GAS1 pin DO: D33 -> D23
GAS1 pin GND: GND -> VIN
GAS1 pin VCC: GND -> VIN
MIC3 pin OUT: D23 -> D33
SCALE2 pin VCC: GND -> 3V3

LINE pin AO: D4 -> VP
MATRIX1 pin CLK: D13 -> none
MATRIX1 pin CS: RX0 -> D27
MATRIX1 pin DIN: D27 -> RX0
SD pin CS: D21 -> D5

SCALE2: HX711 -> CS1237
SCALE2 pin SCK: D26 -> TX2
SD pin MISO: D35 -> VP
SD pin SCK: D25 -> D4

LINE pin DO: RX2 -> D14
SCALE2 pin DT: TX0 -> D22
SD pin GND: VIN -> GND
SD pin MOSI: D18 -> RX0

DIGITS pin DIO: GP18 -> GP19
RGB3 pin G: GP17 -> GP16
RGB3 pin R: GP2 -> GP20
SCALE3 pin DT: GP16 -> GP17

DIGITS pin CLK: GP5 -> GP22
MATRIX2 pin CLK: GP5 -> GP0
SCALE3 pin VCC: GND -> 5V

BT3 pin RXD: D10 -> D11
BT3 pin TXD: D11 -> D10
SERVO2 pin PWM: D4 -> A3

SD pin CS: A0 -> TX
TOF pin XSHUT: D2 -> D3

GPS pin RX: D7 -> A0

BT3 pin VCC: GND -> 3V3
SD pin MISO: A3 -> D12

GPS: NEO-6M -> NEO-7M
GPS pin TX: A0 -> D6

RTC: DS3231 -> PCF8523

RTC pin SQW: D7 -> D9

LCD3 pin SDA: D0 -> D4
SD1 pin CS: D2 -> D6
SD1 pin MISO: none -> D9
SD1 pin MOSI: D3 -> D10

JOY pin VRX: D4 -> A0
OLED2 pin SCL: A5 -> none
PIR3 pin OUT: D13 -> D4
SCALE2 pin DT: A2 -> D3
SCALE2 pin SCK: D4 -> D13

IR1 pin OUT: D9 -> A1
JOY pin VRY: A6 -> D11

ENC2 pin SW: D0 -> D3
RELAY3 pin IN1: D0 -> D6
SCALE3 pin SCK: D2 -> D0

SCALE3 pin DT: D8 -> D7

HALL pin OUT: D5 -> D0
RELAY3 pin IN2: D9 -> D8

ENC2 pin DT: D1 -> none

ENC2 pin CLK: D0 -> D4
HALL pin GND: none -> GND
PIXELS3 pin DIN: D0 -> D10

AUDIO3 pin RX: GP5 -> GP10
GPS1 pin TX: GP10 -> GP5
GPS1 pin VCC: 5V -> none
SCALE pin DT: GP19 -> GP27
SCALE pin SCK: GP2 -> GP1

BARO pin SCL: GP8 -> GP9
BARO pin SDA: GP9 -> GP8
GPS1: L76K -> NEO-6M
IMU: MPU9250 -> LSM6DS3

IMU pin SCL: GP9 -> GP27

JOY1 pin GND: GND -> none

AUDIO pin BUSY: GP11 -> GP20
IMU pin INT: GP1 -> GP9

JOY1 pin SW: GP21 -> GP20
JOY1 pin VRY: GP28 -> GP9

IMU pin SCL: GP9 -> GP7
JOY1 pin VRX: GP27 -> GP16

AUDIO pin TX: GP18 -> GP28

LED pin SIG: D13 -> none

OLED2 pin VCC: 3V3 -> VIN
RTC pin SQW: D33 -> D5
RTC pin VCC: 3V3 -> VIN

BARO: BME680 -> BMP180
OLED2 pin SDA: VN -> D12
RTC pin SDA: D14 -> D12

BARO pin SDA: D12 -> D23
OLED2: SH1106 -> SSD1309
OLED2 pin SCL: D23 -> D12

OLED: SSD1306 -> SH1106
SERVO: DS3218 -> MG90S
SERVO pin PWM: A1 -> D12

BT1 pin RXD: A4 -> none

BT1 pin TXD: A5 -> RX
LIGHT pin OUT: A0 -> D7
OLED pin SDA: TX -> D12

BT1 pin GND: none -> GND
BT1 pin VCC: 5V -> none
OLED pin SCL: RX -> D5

——————————

All lines from the line containing "MATRIX1 pin DIN: D27 -> RX0" through the last line of the data are to be repeated exactly; no other line belongs in the answer.

Answer space:
MATRIX1 pin DIN: D27 -> RX0
SD pin CS: D21 -> D5

SCALE2: HX711 -> CS1237
SCALE2 pin SCK: D26 -> TX2
SD pin MISO: D35 -> VP
SD pin SCK: D25 -> D4

LINE pin DO: RX2 -> D14
SCALE2 pin DT: TX0 -> D22
SD pin GND: VIN -> GND
SD pin MOSI: D18 -> RX0

DIGITS pin DIO: GP18 -> GP19
RGB3 pin G: GP17 -> GP16
RGB3 pin R: GP2 -> GP20
SCALE3 pin DT: GP16 -> GP17

DIGITS pin CLK: GP5 -> GP22
MATRIX2 pin CLK: GP5 -> GP0
SCALE3 pin VCC: GND -> 5V

BT3 pin RXD: D10 -> D11
BT3 pin TXD: D11 -> D10
SERVO2 pin PWM: D4 -> A3

SD pin CS: A0 -> TX
TOF pin XSHUT: D2 -> D3

GPS pin RX: D7 -> A0

BT3 pin VCC: GND -> 3V3
SD pin MISO: A3 -> D12

GPS: NEO-6M -> NEO-7M
GPS pin TX: A0 -> D6

RTC: DS3231 -> PCF8523

RTC pin SQW: D7 -> D9

LCD3 pin SDA: D0 -> D4
SD1 pin CS: D2 -> D6
SD1 pin MISO: none -> D9
SD1 pin MOSI: D3 -> D10

JOY pin VRX: D4 -> A0
OLED2 pin SCL: A5 -> none
PIR3 pin OUT: D13 -> D4
SCALE2 pin DT: A2 -> D3
SCALE2 pin SCK: D4 -> D13

IR1 pin OUT: D9 -> A1
JOY pin VRY: A6 -> D11

ENC2 pin SW: D0 -> D3
RELAY3 pin IN1: D0 -> D6
SCALE3 pin SCK: D2 -> D0

SCALE3 pin DT: D8 -> D7

HALL pin OUT: D5 -> D0
RELAY3 pin IN2: D9 -> D8

ENC2 pin DT: D1 -> none

ENC2 pin CLK: D0 -> D4
HALL pin GND: none -> GND
PIXELS3 pin DIN: D0 -> D10

AUDIO3 pin RX: GP5 -> GP10
GPS1 pin TX: GP10 -> GP5
GPS1 pin VCC: 5V -> none
SCALE pin DT: GP19 -> GP27
SCALE pin SCK: GP2 -> GP1

BARO pin SCL: GP8 -> GP9
BARO pin SDA: GP9 -> GP8
GPS1: L76K -> NEO-6M
IMU: MPU9250 -> LSM6DS3

IMU pin SCL: GP9 -> GP27

JOY1 pin GND: GND -> none

AUDIO pin BUSY: GP11 -> GP20
IMU pin INT: GP1 -> GP9

JOY1 pin SW: GP21 -> GP20
JOY1 pin VRY: GP28 -> GP9

IMU pin SCL: GP9 -> GP7
JOY1 pin VRX: GP27 -> GP16

AUDIO pin TX: GP18 -> GP28

LED pin SIG: D13 -> none

OLED2 pin VCC: 3V3 -> VIN
RTC pin SQW: D33 -> D5
RTC pin VCC: 3V3 -> VIN

BARO: BME680 -> BMP180
OLED2 pin SDA: VN -> D12
RTC pin SDA: D14 -> D12

BARO pin SDA: D12 -> D23
OLED2: SH1106 -> SSD1309
OLED2 pin SCL: D23 -> D12

OLED: SSD1306 -> SH1106
SERVO: DS3218 -> MG90S
SERVO pin PWM: A1 -> D12

BT1 pin RXD: A4 -> none

BT1 pin TXD: A5 -> RX
LIGHT pin OUT: A0 -> D7
OLED pin SDA: TX -> D12

BT1 pin GND: none -> GND
BT1 pin VCC: 5V -> none
OLED pin SCL: RX -> D5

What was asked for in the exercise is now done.